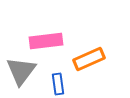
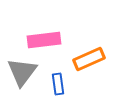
pink rectangle: moved 2 px left, 1 px up
gray triangle: moved 1 px right, 1 px down
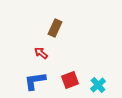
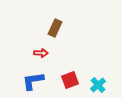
red arrow: rotated 144 degrees clockwise
blue L-shape: moved 2 px left
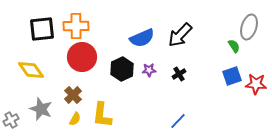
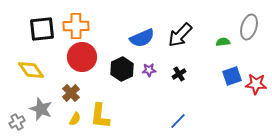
green semicircle: moved 11 px left, 4 px up; rotated 64 degrees counterclockwise
brown cross: moved 2 px left, 2 px up
yellow L-shape: moved 2 px left, 1 px down
gray cross: moved 6 px right, 2 px down
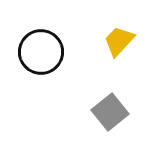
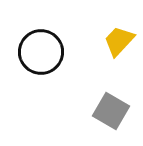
gray square: moved 1 px right, 1 px up; rotated 21 degrees counterclockwise
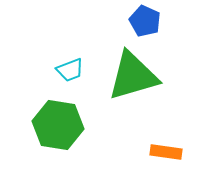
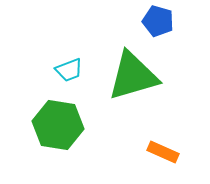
blue pentagon: moved 13 px right; rotated 8 degrees counterclockwise
cyan trapezoid: moved 1 px left
orange rectangle: moved 3 px left; rotated 16 degrees clockwise
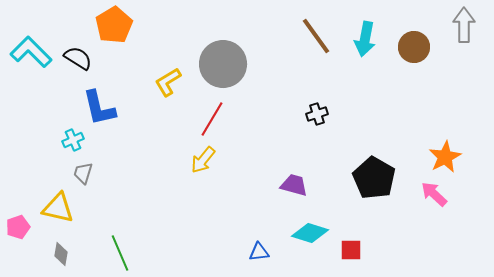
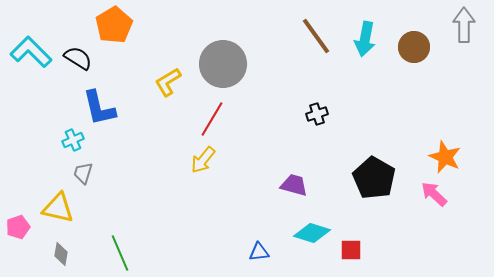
orange star: rotated 20 degrees counterclockwise
cyan diamond: moved 2 px right
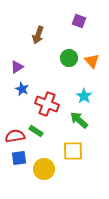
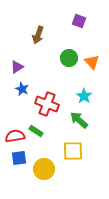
orange triangle: moved 1 px down
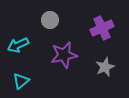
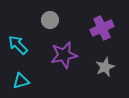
cyan arrow: rotated 70 degrees clockwise
cyan triangle: rotated 24 degrees clockwise
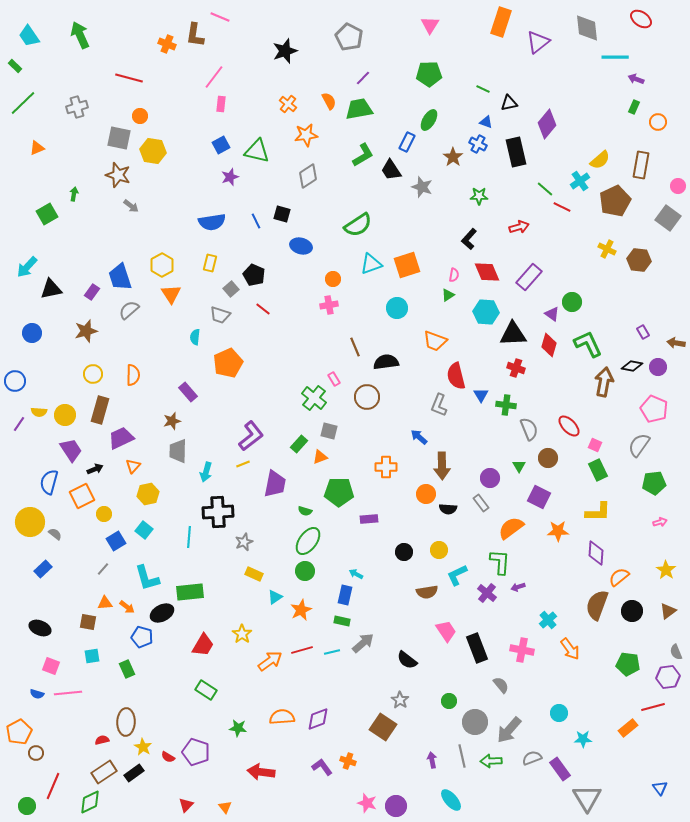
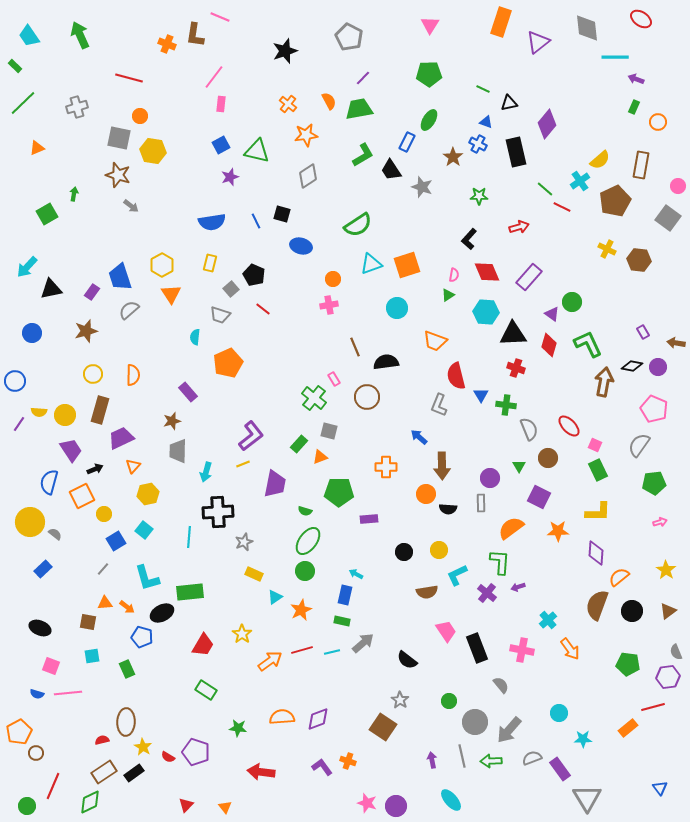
gray rectangle at (481, 503): rotated 36 degrees clockwise
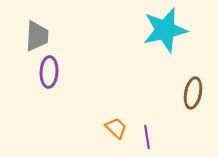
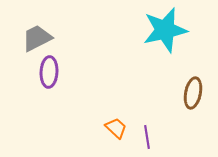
gray trapezoid: moved 2 px down; rotated 120 degrees counterclockwise
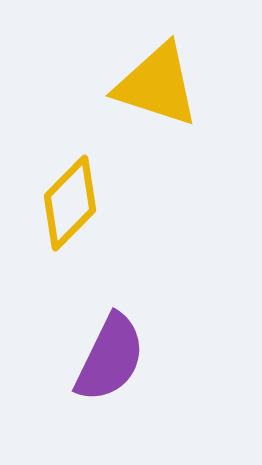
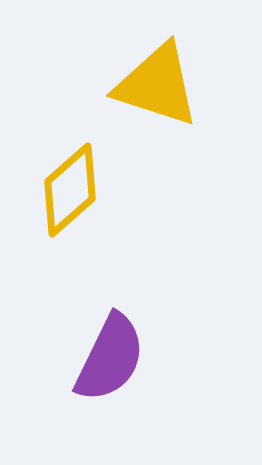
yellow diamond: moved 13 px up; rotated 4 degrees clockwise
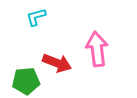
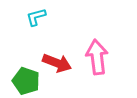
pink arrow: moved 8 px down
green pentagon: rotated 24 degrees clockwise
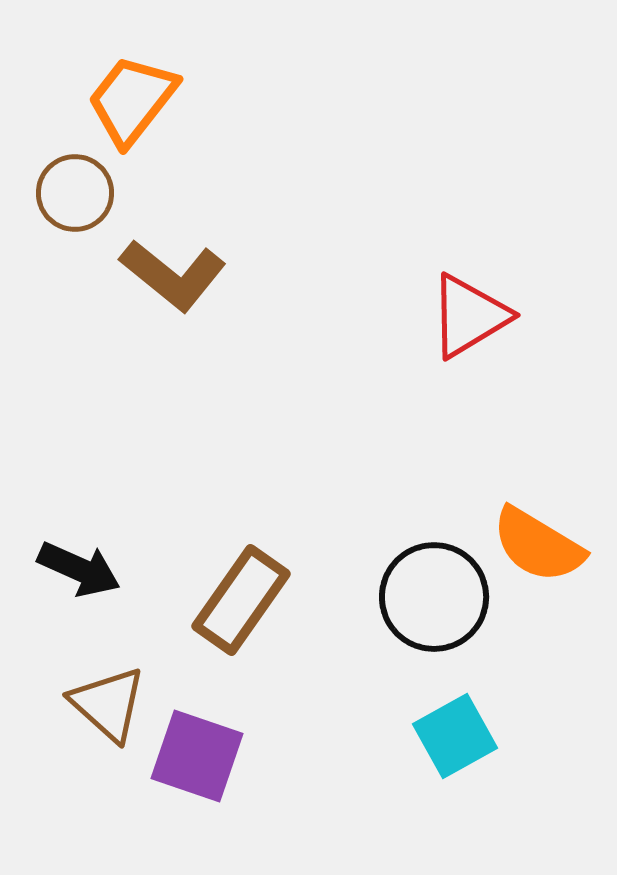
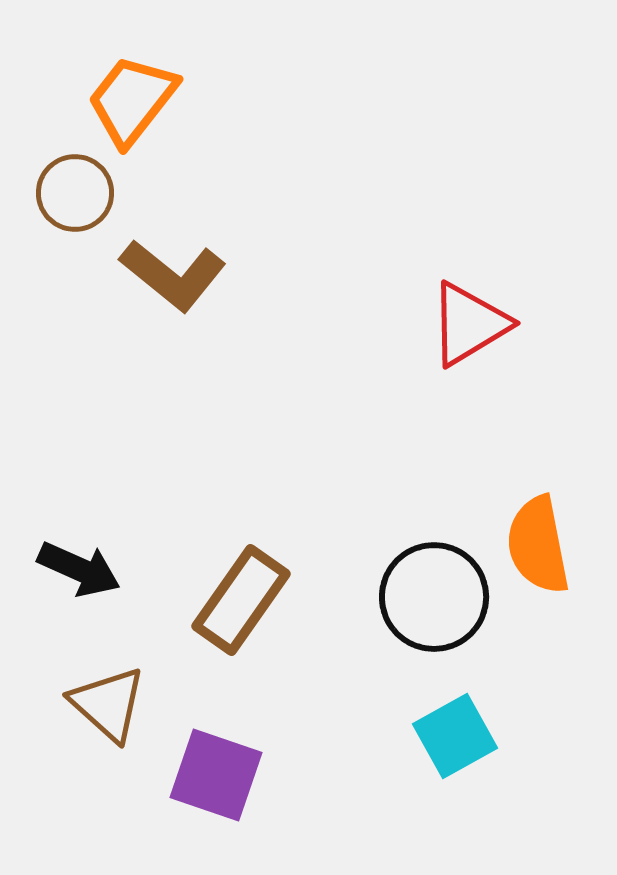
red triangle: moved 8 px down
orange semicircle: rotated 48 degrees clockwise
purple square: moved 19 px right, 19 px down
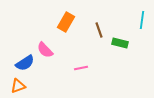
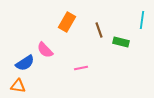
orange rectangle: moved 1 px right
green rectangle: moved 1 px right, 1 px up
orange triangle: rotated 28 degrees clockwise
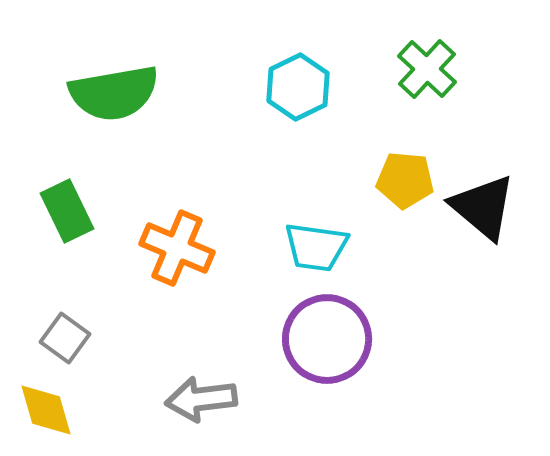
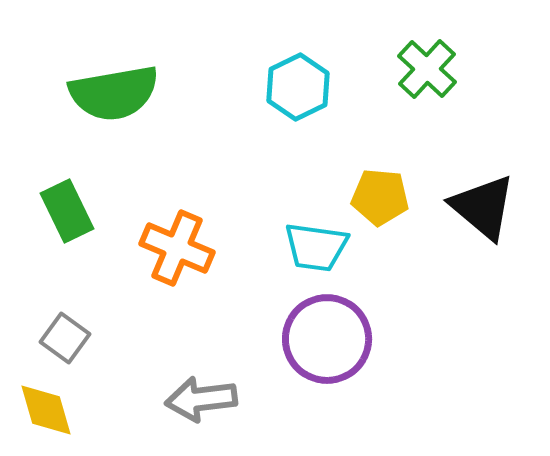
┄┄┄┄┄┄
▶ _Your task_
Copy every line of the listing above word for word, leaving out the picture lines.

▶ _Right answer_
pink rectangle: moved 2 px left, 1 px up
gray triangle: moved 1 px right, 1 px down
red arrow: rotated 144 degrees clockwise
blue L-shape: moved 2 px left
green semicircle: moved 11 px left, 4 px up; rotated 64 degrees counterclockwise
brown cross: moved 2 px left, 2 px up
yellow L-shape: moved 2 px left, 1 px down
gray cross: moved 6 px right, 2 px down
gray square: moved 1 px right, 1 px up; rotated 21 degrees counterclockwise
blue pentagon: moved 13 px right; rotated 8 degrees counterclockwise
cyan trapezoid: moved 1 px left
orange rectangle: moved 3 px left; rotated 16 degrees clockwise
orange star: rotated 20 degrees counterclockwise
cyan diamond: moved 2 px right
orange triangle: moved 1 px down
cyan arrow: rotated 70 degrees clockwise
cyan triangle: rotated 24 degrees clockwise
gray rectangle at (481, 503): rotated 36 degrees clockwise
gray trapezoid: moved 2 px down; rotated 120 degrees counterclockwise
yellow diamond: moved 13 px up; rotated 4 degrees clockwise
pink arrow: moved 8 px down
green pentagon: rotated 24 degrees clockwise
red triangle: moved 8 px down
orange semicircle: rotated 48 degrees clockwise
purple square: moved 19 px right, 19 px down
orange rectangle: moved 1 px right
green rectangle: moved 1 px right, 1 px up
orange triangle: rotated 28 degrees clockwise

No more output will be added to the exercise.